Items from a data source
+-------+

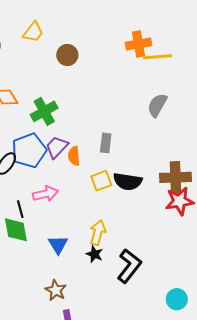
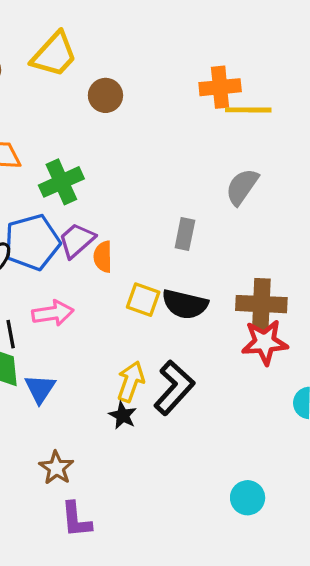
yellow trapezoid: (33, 32) -> (54, 55), size x1.4
gray rectangle: (106, 143) -> (185, 234), moved
yellow square: (101, 181) -> (143, 300), turned 35
blue triangle: (58, 245) -> (40, 389), moved
black L-shape: (129, 266) -> (174, 388), moved

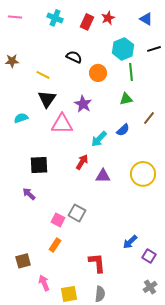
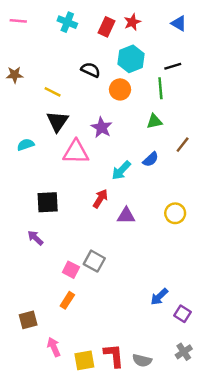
cyan hexagon: (123, 49) -> (131, 59), moved
black line: (154, 49) -> (173, 66), moved
yellow circle: (143, 174) -> (175, 213), size x0.7
red L-shape: (97, 263) -> (114, 355), moved
gray semicircle: (100, 294) -> (142, 360), moved, turned 98

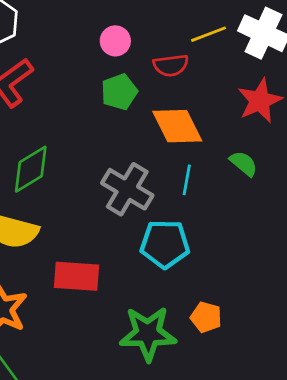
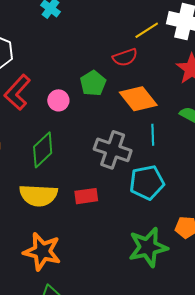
pink circle: (115, 41) -> (58, 100), moved
red rectangle: (77, 276) -> (86, 196), moved, size x0.7

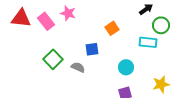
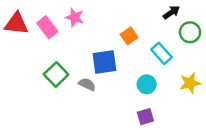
cyan rectangle: (148, 42) -> (161, 53), moved, turned 42
blue square: (92, 49) -> (104, 62), size x1.5
yellow star: (161, 84) -> (190, 83), moved

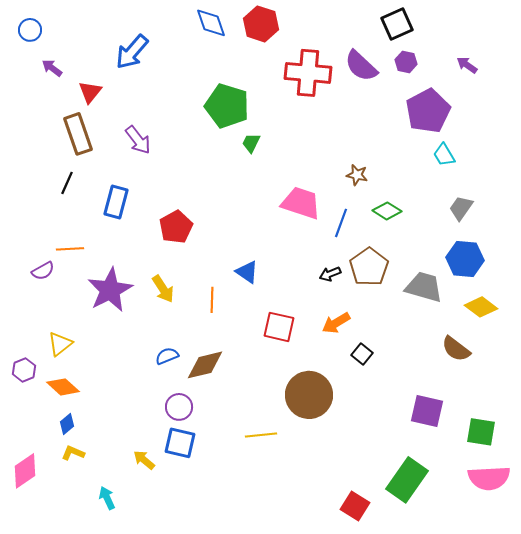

+-------+

Exercise requirements: Write out exactly the lines above, from the very first through the line containing "black line: (154, 49) -> (173, 66), moved", both kept, with the pictures removed.

Exercise output:
yellow trapezoid: (33, 32) -> (54, 55), size x1.4
gray rectangle: (106, 143) -> (185, 234), moved
yellow square: (101, 181) -> (143, 300), turned 35
blue triangle: (58, 245) -> (40, 389), moved
black L-shape: (129, 266) -> (174, 388), moved

cyan hexagon: (123, 49) -> (131, 59), moved
black line: (154, 49) -> (173, 66), moved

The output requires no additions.